SOURCE MATERIAL Start Marker
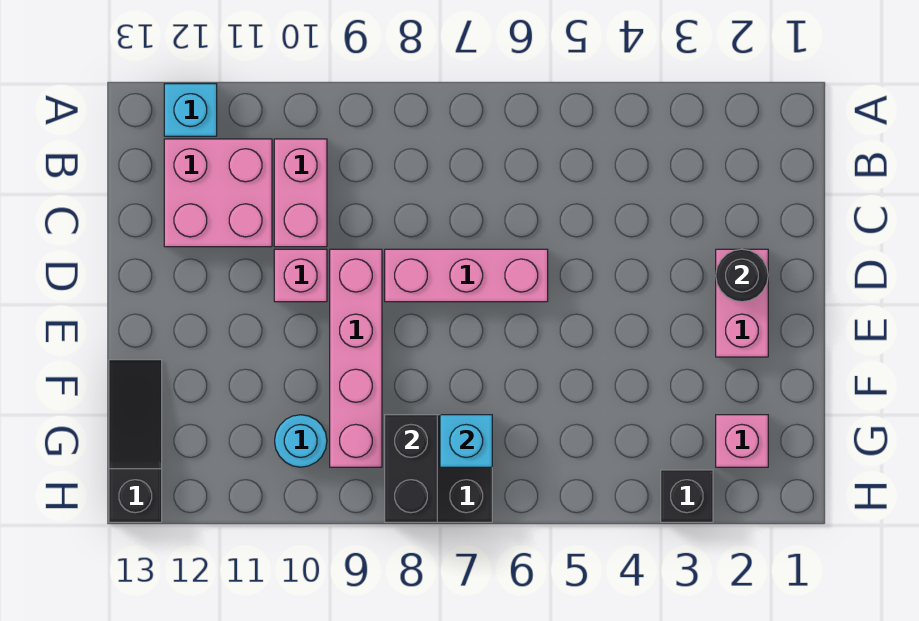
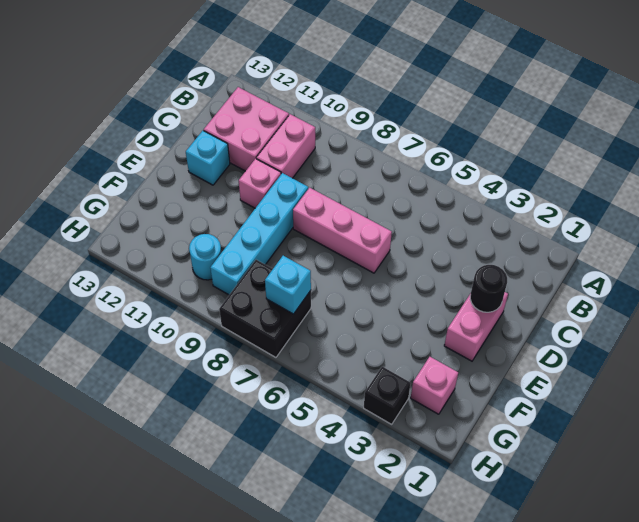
cyan brick A12 level 1 -> cyan brick D12 level 1
pink brick D9:G9 level 1 -> cyan brick D9:G9 level 1
black slope F13:H13 level 1 top H -> none
black brick G8:H8 level 2 -> none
SOURCE MATERIAL End Marker
TASK OBJECTIVE.
Working from the listing, state how many lines include "black". The reply must be that number alone.

COMPLETED EXERCISE.
2